Description of the task |
State the number of lines below in which the word "plus" appears. Nothing else belongs in the answer.

[[ Available records open ]]

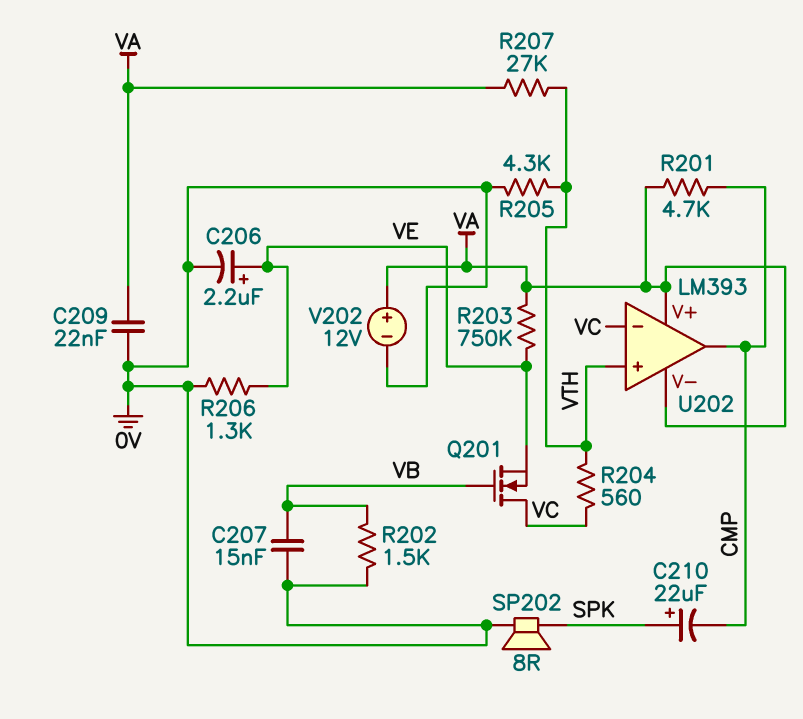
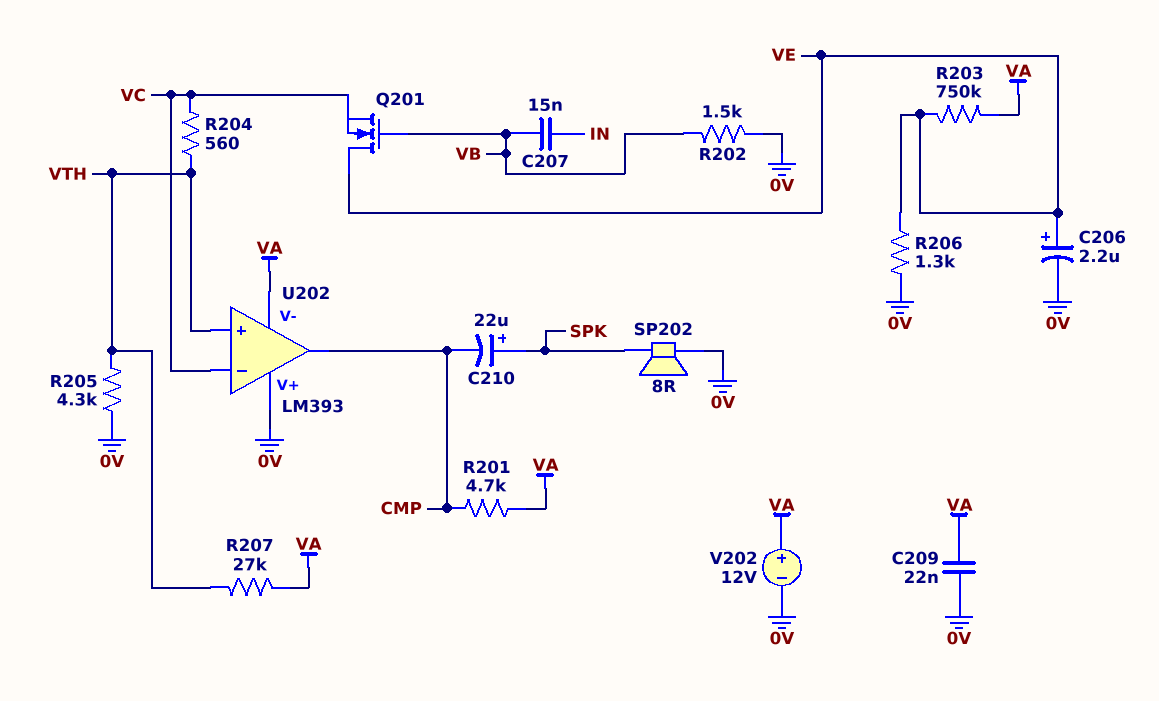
C207: 15nF (0V, VB) -> 15nF (IN, VB)
Q201: NMOS (G VB, D VC, S VE) -> NMOS (G VB, D VE, S VC)
U202 pin V+: VA -> 0V

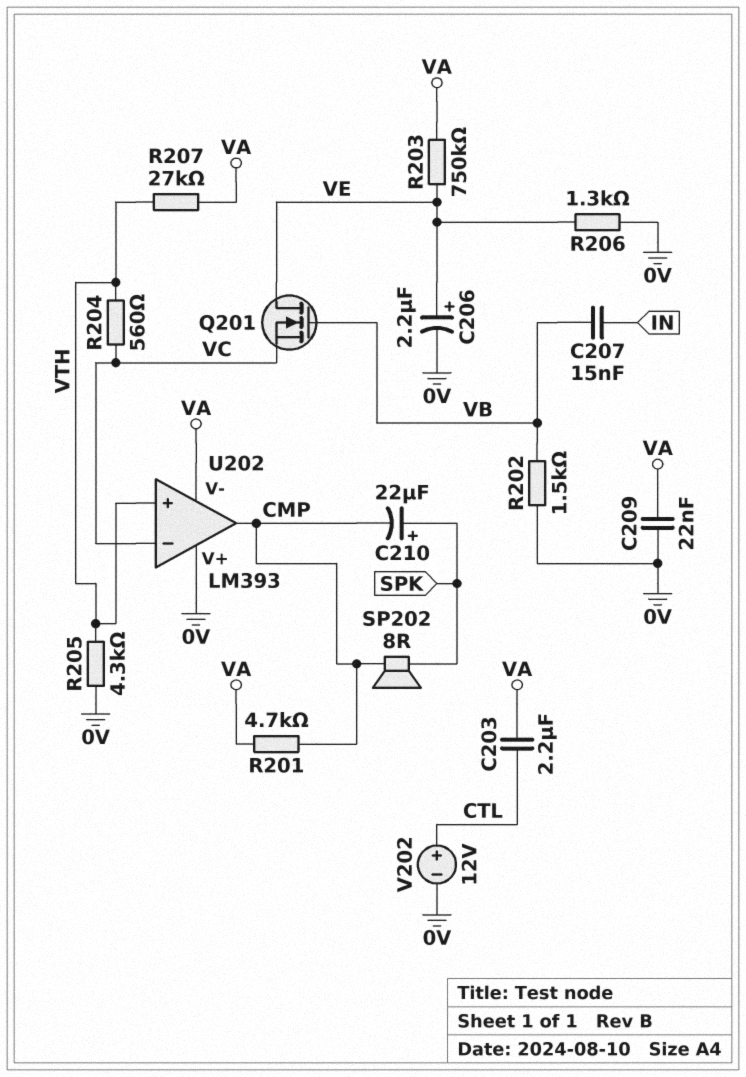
C203: none -> 2.2uF (CTL, VA)
SP202: speaker 8R (0V, SPK) -> speaker 8R (CMP, SPK)
V202: 12V (plus VA, minus 0V) -> 12V (plus CTL, minus 0V)

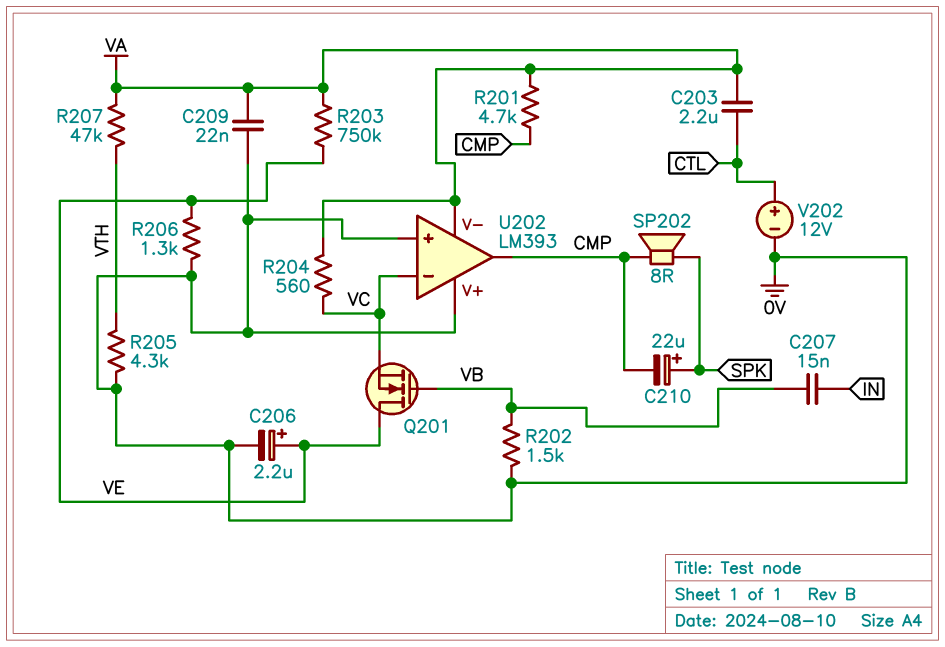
R204: 560 (VC, VTH) -> 560 (VA, VC)
R207: 27k (VA, VTH) -> 47k (VA, VTH)
U202 pin in+: VTH -> 0V

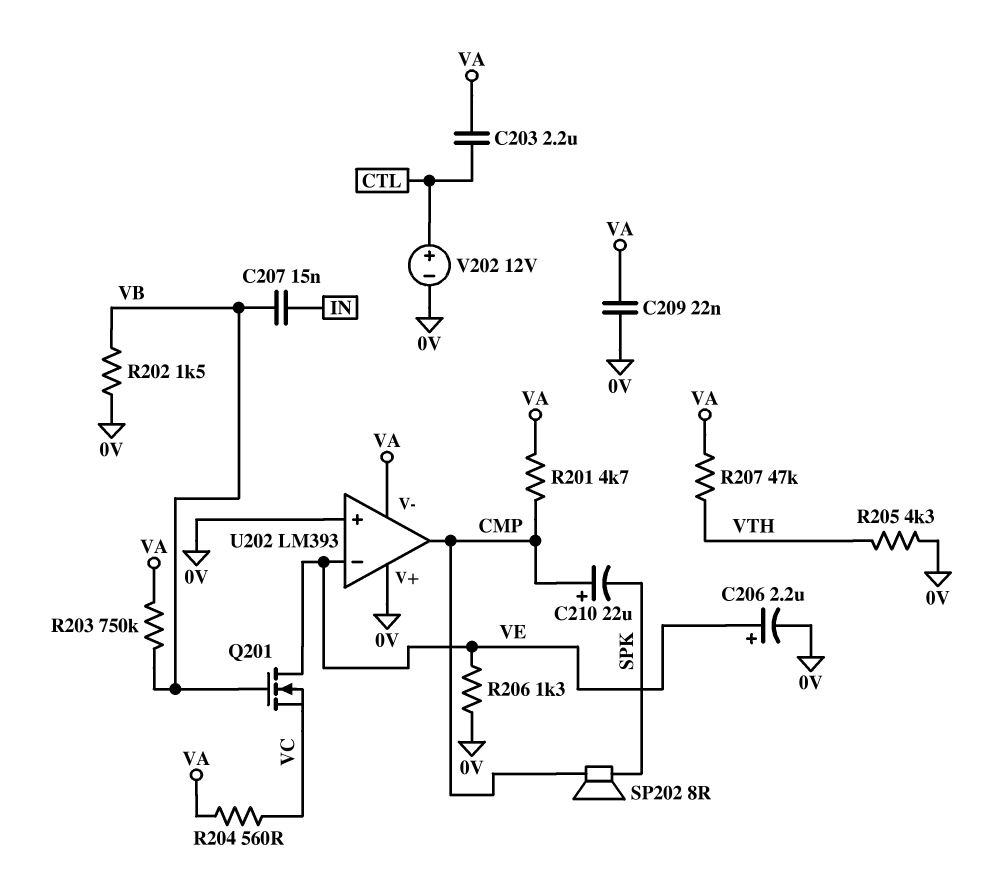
C210: 22uF (plus SPK, minus CMP) -> 22uF (plus CMP, minus SPK)
R203: 750k (VA, VE) -> 750k (VA, VB)
U202 pin in-: VC -> VE

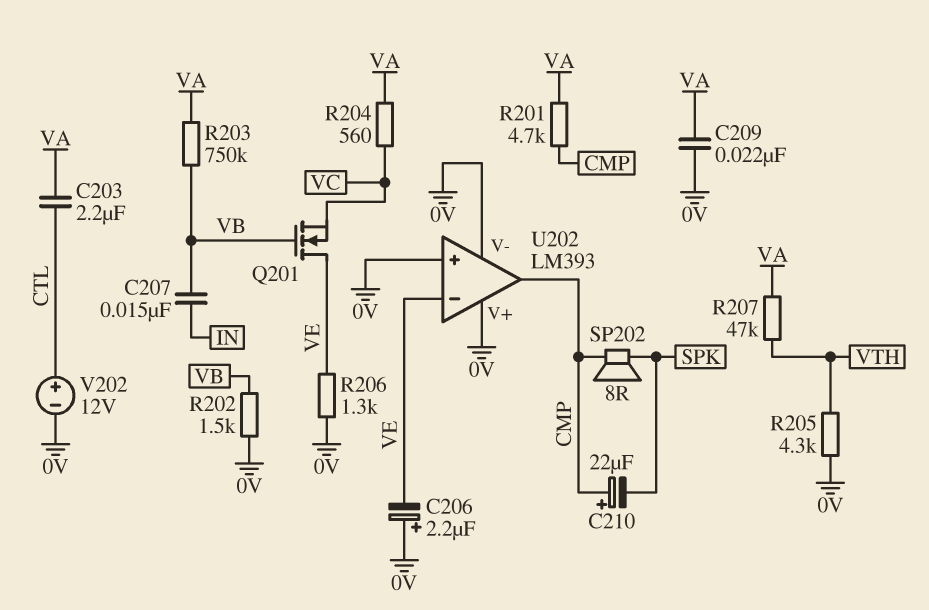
C206: 2.2uF (plus VE, minus 0V) -> 2.2uF (plus 0V, minus VE)
U202 pin V-: VA -> 0V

[[ Available records closed ]]

Written response |
3